Task item
Write out the rows word for word, starting at the line that contains "Question: Is blue" and ending at the line that contains "You are standing", with both of those lines included. Leave out the pictures.

BEGIN

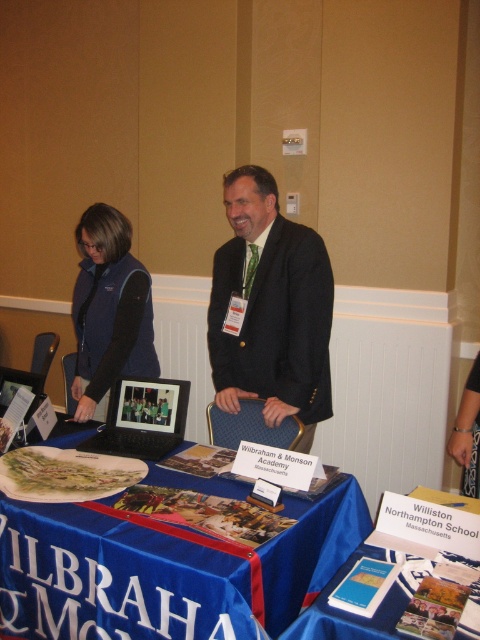
Question: Which object is positioned closest to the blue fabric table at center?

Choices:
 (A) black matte laptop at center
 (B) blue fabric tablecloth at center

Answer: (B)

Question: Does blue fabric tablecloth at center appear over blue fabric table at center?

Choices:
 (A) no
 (B) yes

Answer: (A)

Question: Which point is farther from the camera taking this photo?

Choices:
 (A) (121, 365)
 (B) (418, 520)
 (C) (186, 637)

Answer: (A)

Question: Which is nearer to the blue fabric tablecloth at center?

Choices:
 (A) dark suit at center
 (B) blue fabric table at center

Answer: (B)

Question: Considering the relative positions of blue fabric tablecloth at center and matte blue vest at center in the image provided, where is blue fabric tablecloth at center located with respect to matte blue vest at center?

Choices:
 (A) left
 (B) right

Answer: (B)

Question: Is blue fabric tablecloth at center above black matte laptop at center?

Choices:
 (A) no
 (B) yes

Answer: (A)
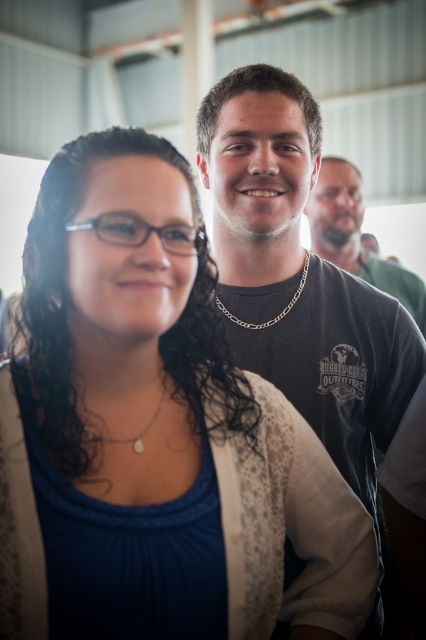
You are standing at the entrance of the warehouse and see two points marked in the scene. The first point is at coordinates point (166, 465) and the second point is at point (296, 273). Which of these two points is closer to you?

Point (166, 465) is closer to you because it is in front of point (296, 273).

Based on the photo, you are a fashion designer observing the image and want to ensure proper layering for a photoshoot. Since the matte white cardigan at center and pearl necklace at center are both focal points, which one should be placed higher to maintain visual hierarchy?

The matte white cardigan at center is located above pearl necklace at center, so to maintain visual hierarchy, the matte white cardigan at center should remain higher as it is already positioned above the pearl necklace at center.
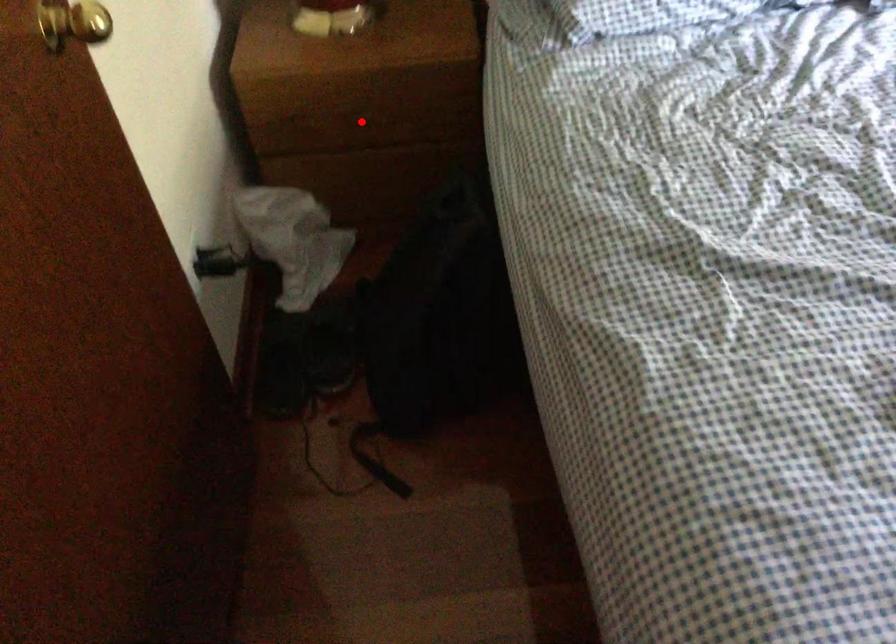
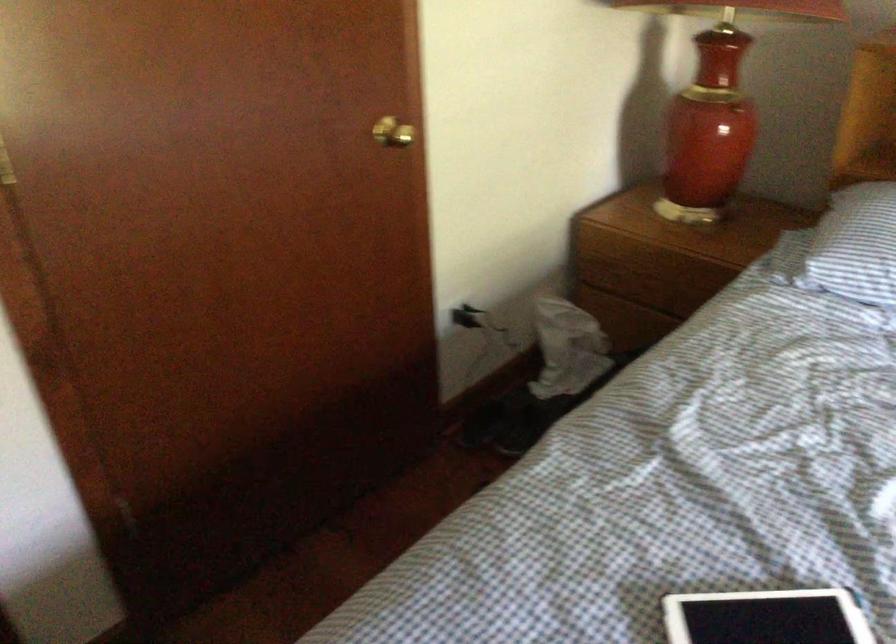
Question: A red point is marked in image1. In image2, is the corresponding 3D point closer to the camera or farther? Reply with the corresponding letter.

Choices:
 (A) The corresponding 3D point is closer.
 (B) The corresponding 3D point is farther.

Answer: (B)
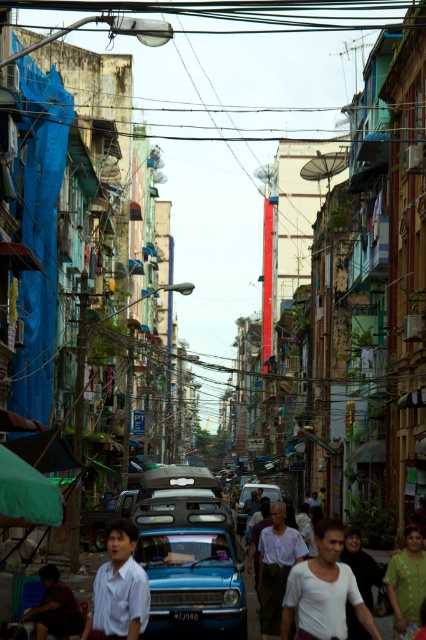
A person is standing at the point marked by the coordinate point at (221, 586). They want to walk to the blue car in the foreground. How far will they have to walk?

The person will have to walk 37.93 meters to reach the blue car in the foreground from the point at (221, 586).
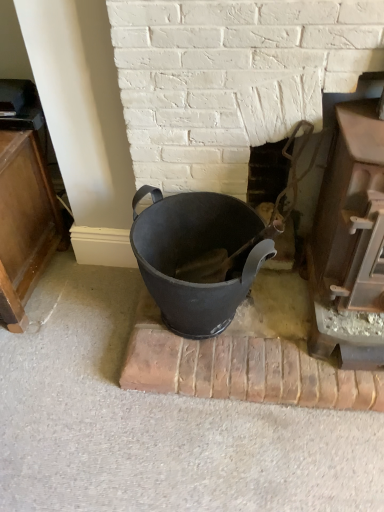
Question: Is smooth metal fireplace at center, marked as the second fireplace in a right-to-left arrangement, facing towards smooth brown wood at right, the 1th fireplace positioned from the right?

Choices:
 (A) no
 (B) yes

Answer: (A)

Question: From the image's perspective, is smooth metal fireplace at center, marked as the second fireplace in a right-to-left arrangement, under smooth brown wood at right, which ranks as the 3th fireplace in left-to-right order?

Choices:
 (A) no
 (B) yes

Answer: (A)

Question: Is smooth metal fireplace at center, marked as the second fireplace in a right-to-left arrangement, closer to the viewer compared to smooth brown wood at right, which ranks as the 3th fireplace in left-to-right order?

Choices:
 (A) yes
 (B) no

Answer: (B)

Question: Is smooth brown wood at right, which ranks as the 3th fireplace in left-to-right order, at the back of smooth metal fireplace at center, marked as the second fireplace in a right-to-left arrangement?

Choices:
 (A) yes
 (B) no

Answer: (B)

Question: From the image's perspective, does smooth metal fireplace at center, marked as the second fireplace in a left-to-right arrangement, appear higher than smooth brown wood at right, the 1th fireplace positioned from the right?

Choices:
 (A) yes
 (B) no

Answer: (A)

Question: From a real-world perspective, is smooth metal fireplace at center, marked as the second fireplace in a left-to-right arrangement, physically located above or below smooth brown wood at right, which ranks as the 3th fireplace in left-to-right order?

Choices:
 (A) above
 (B) below

Answer: (B)

Question: Considering the positions of smooth metal fireplace at center, marked as the second fireplace in a right-to-left arrangement, and smooth brown wood at right, which ranks as the 3th fireplace in left-to-right order, in the image, is smooth metal fireplace at center, marked as the second fireplace in a right-to-left arrangement, bigger or smaller than smooth brown wood at right, which ranks as the 3th fireplace in left-to-right order,?

Choices:
 (A) big
 (B) small

Answer: (B)

Question: Considering the positions of smooth metal fireplace at center, marked as the second fireplace in a left-to-right arrangement, and smooth brown wood at right, the 1th fireplace positioned from the right, in the image, is smooth metal fireplace at center, marked as the second fireplace in a left-to-right arrangement, taller or shorter than smooth brown wood at right, the 1th fireplace positioned from the right,?

Choices:
 (A) tall
 (B) short

Answer: (B)

Question: Do you think smooth metal fireplace at center, marked as the second fireplace in a right-to-left arrangement, is within smooth brown wood at right, which ranks as the 3th fireplace in left-to-right order, or outside of it?

Choices:
 (A) outside
 (B) inside

Answer: (A)

Question: Based on their positions, is smooth brown wood at right, the 1th fireplace positioned from the right, located to the left or right of matte black bucket at center?

Choices:
 (A) left
 (B) right

Answer: (B)

Question: Is smooth brown wood at right, which ranks as the 3th fireplace in left-to-right order, taller or shorter than matte black bucket at center?

Choices:
 (A) tall
 (B) short

Answer: (A)

Question: Considering the positions of point (370, 342) and point (182, 242), is point (370, 342) closer or farther from the camera than point (182, 242)?

Choices:
 (A) farther
 (B) closer

Answer: (B)

Question: From the image's perspective, relative to matte black bucket at center, is smooth brown wood at right, the 1th fireplace positioned from the right, above or below?

Choices:
 (A) above
 (B) below

Answer: (A)

Question: From the image's perspective, relative to smooth brown wood at right, the 1th fireplace positioned from the right, is matte black bucket at center above or below?

Choices:
 (A) below
 (B) above

Answer: (A)

Question: Is matte black bucket at center to the left or to the right of smooth brown wood at right, which ranks as the 3th fireplace in left-to-right order, in the image?

Choices:
 (A) left
 (B) right

Answer: (A)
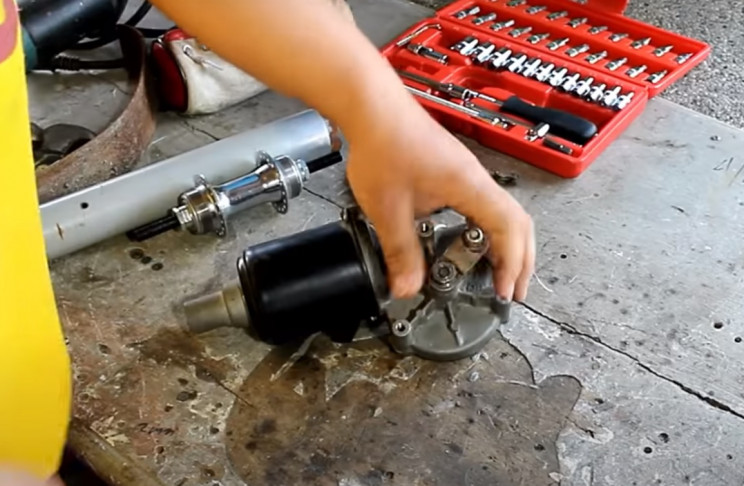
This screenshot has width=744, height=486. I want to click on light gray concrete floor, so click(651, 215).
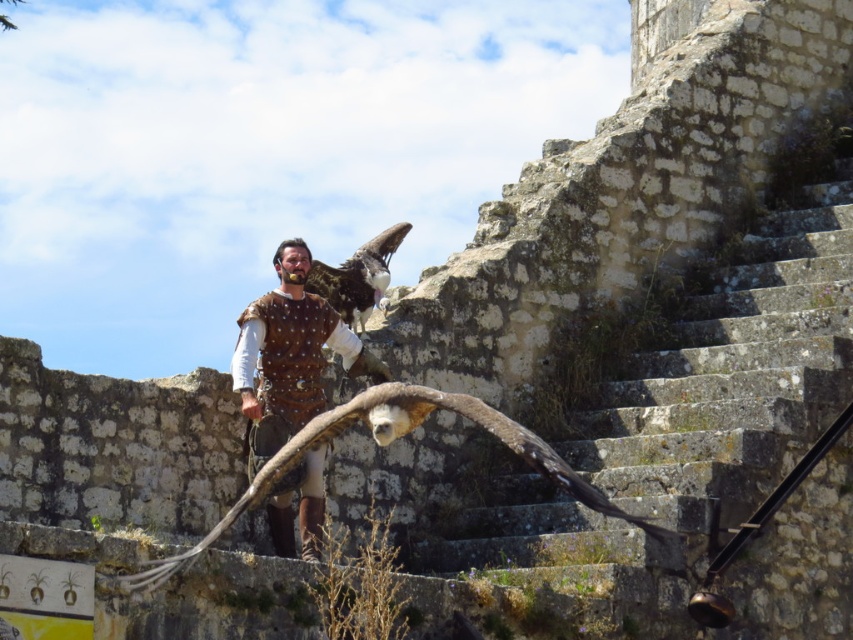
Is brown leather vest at center above brown feathered eagle at center?

No.

Between brown leather vest at center and brown feathered eagle at center, which one is positioned higher?

brown feathered eagle at center is higher up.

Locate an element on the screen. This screenshot has height=640, width=853. brown leather vest at center is located at coordinates (289, 355).

Who is lower down, brown feathered falcon at center or brown feathered eagle at center?

Positioned lower is brown feathered falcon at center.

Consider the image. Who is taller, brown feathered falcon at center or brown feathered eagle at center?

Standing taller between the two is brown feathered eagle at center.

Image resolution: width=853 pixels, height=640 pixels. Identify the location of brown feathered falcon at center. (386, 444).

Between brown leather vest at center and brown feathered falcon at center, which one is positioned higher?

brown leather vest at center is higher up.

Who is positioned more to the right, brown leather vest at center or brown feathered falcon at center?

From the viewer's perspective, brown feathered falcon at center appears more on the right side.

Does point (276, 554) come closer to viewer compared to point (347, 422)?

That is False.

At what (x,y) coordinates should I click in order to perform the action: click on brown leather vest at center. Please return your answer as a coordinate pair (x, y). The height and width of the screenshot is (640, 853). Looking at the image, I should click on (289, 355).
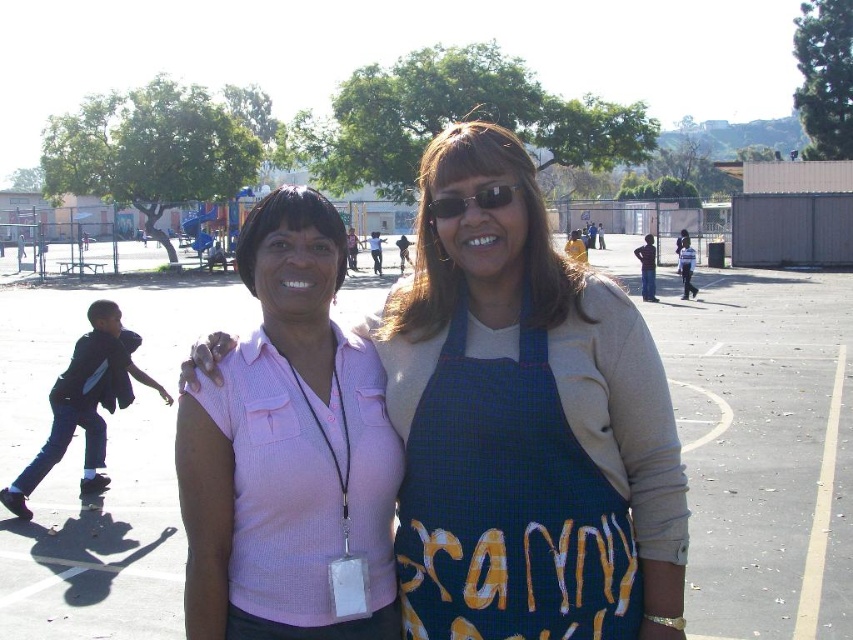
You are organizing a clothing donation drive and need to categorize items by size. You have two items in front of you, the pink ribbed shirt at center and the blue checkered apron at center. Which item should you place in the large size bin?

The pink ribbed shirt at center is larger in size than the blue checkered apron at center, so you should place the pink ribbed shirt at center in the large size bin.

Based on the photo, you are a photographer trying to capture a photo of both the pink ribbed shirt at center and the blue checkered apron at center. Since you want them to be side by side in the frame, which one should you position to the left side of the photo?

The pink ribbed shirt at center is already to the left of the blue checkered apron at center, so you should position the pink ribbed shirt at center on the left side of the photo and the blue checkered apron at center on the right side to keep them side by side.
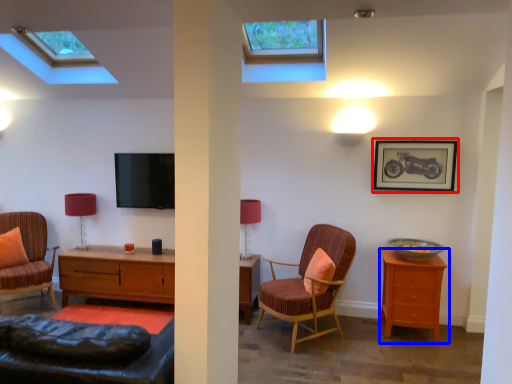
Question: Among these objects, which one is farthest to the camera, picture frame (highlighted by a red box) or nightstand (highlighted by a blue box)?

Choices:
 (A) picture frame
 (B) nightstand

Answer: (A)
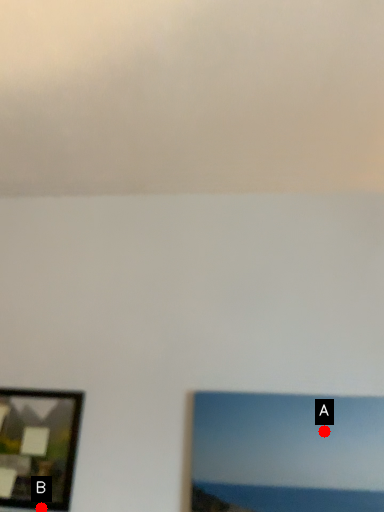
Question: Two points are circled on the image, labeled by A and B beside each circle. Which point is farther to the camera?

Choices:
 (A) A is further
 (B) B is further

Answer: (A)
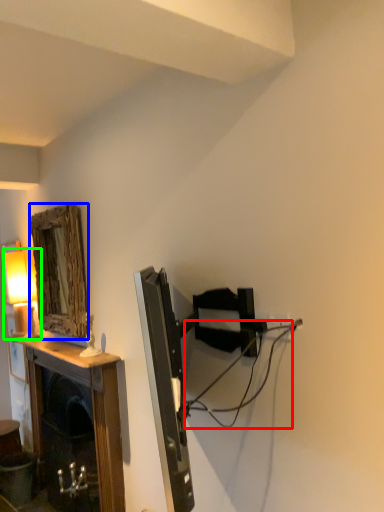
Question: Which object is the closest to the cable (highlighted by a red box)? Choose among these: mirror (highlighted by a blue box) or table lamp (highlighted by a green box).

Choices:
 (A) mirror
 (B) table lamp

Answer: (A)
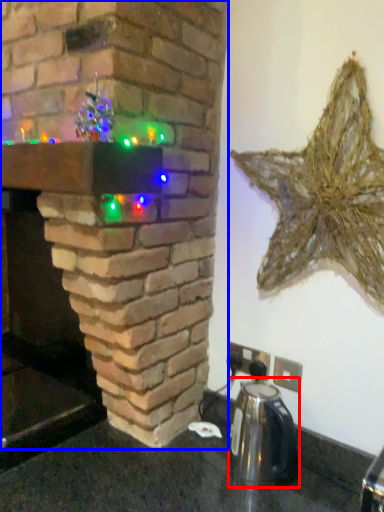
Question: Which of the following is the closest to the observer, appliance (highlighted by a red box) or fireplace (highlighted by a blue box)?

Choices:
 (A) appliance
 (B) fireplace

Answer: (B)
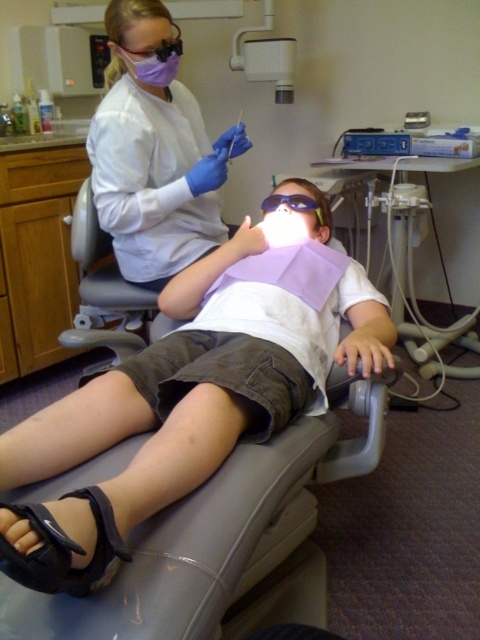
You are a dental assistant trying to locate the purple fabric mask at upper left in the image. According to the coordinates given, where exactly is it positioned?

The purple fabric mask at upper left is located at the 2D coordinates of point (146, 52).

What are the coordinates of the white matte bib at center?

The white matte bib at center is located at coordinates point (189, 397).

You are a dental assistant and need to place a new purple fabric mask at upper left on the tray next to the white matte bib at center. Which object should you move first to make space?

The purple fabric mask at upper left should be moved first because it is smaller than the white matte bib at center, which is wider and takes up more space.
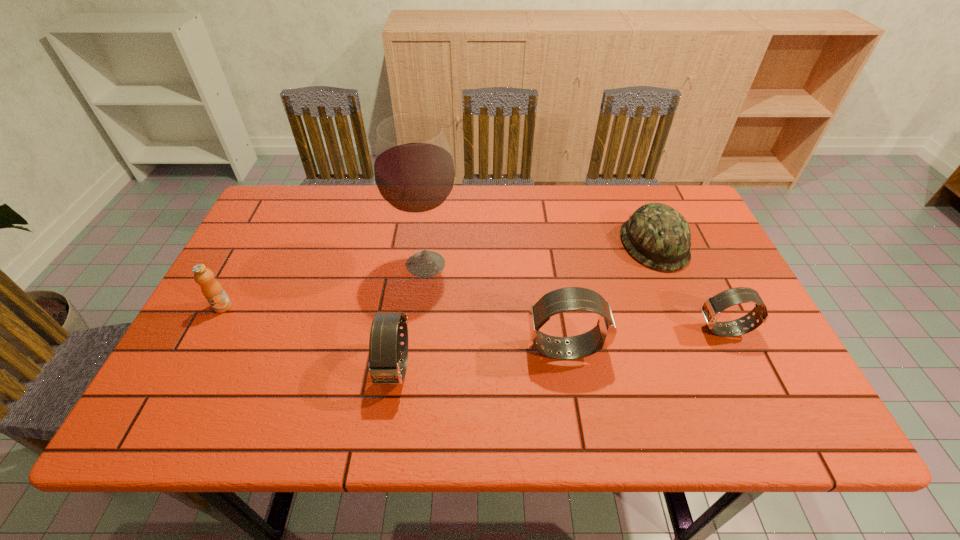
At what (x,y) coordinates should I click in order to perform the action: click on free space located on the face of the shortest watch. Please return your answer as a coordinate pair (x, y). Looking at the image, I should click on (616, 330).

This screenshot has height=540, width=960. I want to click on vacant area situated on the front label of the leftmost object, so click(204, 344).

This screenshot has width=960, height=540. I want to click on vacant space situated 0.070m on the back of the headwear, so [x=638, y=205].

Where is `blank area located 0.400m on the right of the alcohol`? This screenshot has height=540, width=960. blank area located 0.400m on the right of the alcohol is located at coordinates tap(610, 264).

Locate an element on the screen. object positioned at the far edge is located at coordinates (656, 235).

Where is `object that is positioned at the left edge`? This screenshot has height=540, width=960. object that is positioned at the left edge is located at coordinates click(x=212, y=290).

This screenshot has height=540, width=960. Identify the location of watch at the right edge. (712, 307).

This screenshot has width=960, height=540. Find the location of `headwear at the right edge`. headwear at the right edge is located at coordinates (656, 235).

The image size is (960, 540). Find the location of `object that is positioned at the far right corner`. object that is positioned at the far right corner is located at coordinates (656, 235).

Locate an element on the screen. vacant space at the far edge of the desktop is located at coordinates [368, 188].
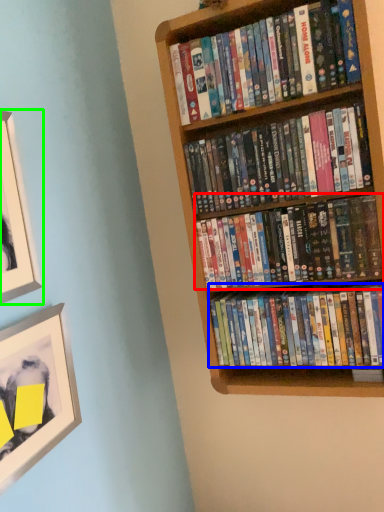
Question: Which object is positioned closest to book (highlighted by a red box)? Select from book (highlighted by a blue box) and picture frame (highlighted by a green box).

Choices:
 (A) book
 (B) picture frame

Answer: (A)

END

Response to the task
Question: Is blue fabric tablecloth at center above black matte laptop at center?

Choices:
 (A) no
 (B) yes

Answer: (A)
You are standing at the entrance of the warehouse and see two points marked in the scene. The first point is at coordinates point (166, 465) and the second point is at point (296, 273). Which of these two points is closer to you?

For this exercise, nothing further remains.